Stored entries -
-- START --
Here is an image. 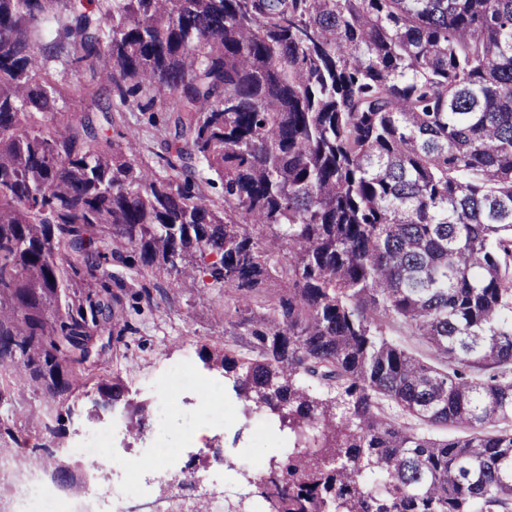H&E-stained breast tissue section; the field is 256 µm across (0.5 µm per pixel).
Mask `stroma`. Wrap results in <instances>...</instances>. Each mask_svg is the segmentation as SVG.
<instances>
[{
	"label": "stroma",
	"mask_w": 512,
	"mask_h": 512,
	"mask_svg": "<svg viewBox=\"0 0 512 512\" xmlns=\"http://www.w3.org/2000/svg\"><path fill=\"white\" fill-rule=\"evenodd\" d=\"M108 137L132 144L143 161L146 177L163 175L157 163L160 148L158 133L146 124L141 113L125 112L116 116ZM113 273L120 292L125 296L123 319L130 330L123 339L95 331L90 341L91 365L87 371L88 392H95L99 375L117 372L129 390L132 402H139V390L158 380L168 366L188 360L190 370L207 373V366L197 351L201 346L220 349L227 347L244 352V345L236 344L225 324L224 312L228 305L222 289L212 285L209 278L199 275L179 280L166 275L139 277L132 270L117 267ZM159 287L166 298L151 306L134 299L140 286ZM224 415L228 426L221 431H209L207 440L194 447H182L183 428L180 420H173L167 436L173 446L181 450L182 465H190L197 458L224 451L230 465L224 470V512H250L257 502V489L244 477L250 464L267 460L276 446L274 437L260 438L252 434L250 423L243 414V404L232 391L224 393Z\"/></svg>",
	"instance_id": "stroma-1"
}]
</instances>
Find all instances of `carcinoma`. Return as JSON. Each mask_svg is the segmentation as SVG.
Returning <instances> with one entry per match:
<instances>
[{
	"instance_id": "carcinoma-1",
	"label": "carcinoma",
	"mask_w": 512,
	"mask_h": 512,
	"mask_svg": "<svg viewBox=\"0 0 512 512\" xmlns=\"http://www.w3.org/2000/svg\"><path fill=\"white\" fill-rule=\"evenodd\" d=\"M55 62L161 129L167 177L55 121ZM114 265L244 303L248 353L198 356L288 435L264 512H509L512 0H0V453L51 466L15 394L65 435L91 330L127 329Z\"/></svg>"
}]
</instances>
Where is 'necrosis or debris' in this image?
Returning <instances> with one entry per match:
<instances>
[{
  "label": "necrosis or debris",
  "instance_id": "obj_1",
  "mask_svg": "<svg viewBox=\"0 0 512 512\" xmlns=\"http://www.w3.org/2000/svg\"><path fill=\"white\" fill-rule=\"evenodd\" d=\"M150 392L156 430L149 448L136 451L118 445L117 438L125 433L126 424L115 416L80 431L68 448L70 456L108 468L110 482H91L82 495L67 497L42 474L29 469L21 457H0V480L8 476L14 479L9 494L0 498V512H125L128 497L141 494L156 480L168 478L189 492L209 490L224 469L223 459H216L210 472L171 473L169 465L176 451L167 446L165 434L170 419L179 412L185 418L187 440H195L200 427L222 428L224 395L220 382L189 380L180 370L152 385Z\"/></svg>",
  "mask_w": 512,
  "mask_h": 512
}]
</instances>
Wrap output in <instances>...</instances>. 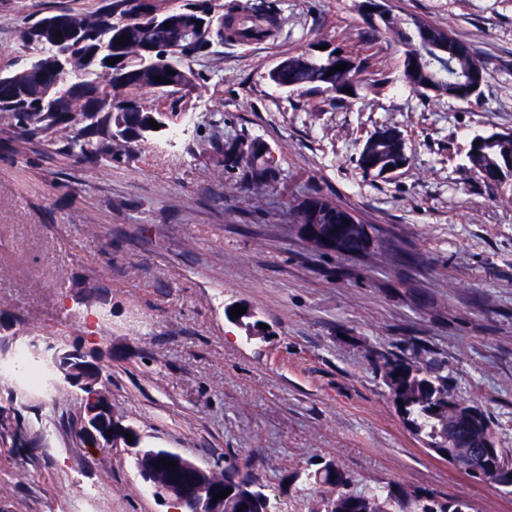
-- END --
Task to carry out -
Exactly the lines from the line containing "Where is 'necrosis or debris' in this image?" through the last line of the entries above are to be quoted, both included, and nothing else. Pictures are left out.

The solution -
Where is 'necrosis or debris' in this image?
Returning <instances> with one entry per match:
<instances>
[{
  "label": "necrosis or debris",
  "instance_id": "obj_1",
  "mask_svg": "<svg viewBox=\"0 0 512 512\" xmlns=\"http://www.w3.org/2000/svg\"><path fill=\"white\" fill-rule=\"evenodd\" d=\"M150 392L156 430L149 448L136 451L118 445L117 438L125 433L126 424L115 416L80 431L68 448L70 456L108 468L110 482H91L82 495L67 497L42 474L29 469L21 457H0V480L8 476L14 479L9 494L0 498V512H125L128 497L141 494L156 480L168 478L189 492L209 490L224 469L223 459H216L210 472L171 473L169 465L176 451L167 446L165 434L170 419L179 412L185 418L187 440H195L200 427L222 428L224 395L220 382L189 380L180 370L152 385Z\"/></svg>",
  "mask_w": 512,
  "mask_h": 512
}]
</instances>
Wrap output in <instances>...</instances>. 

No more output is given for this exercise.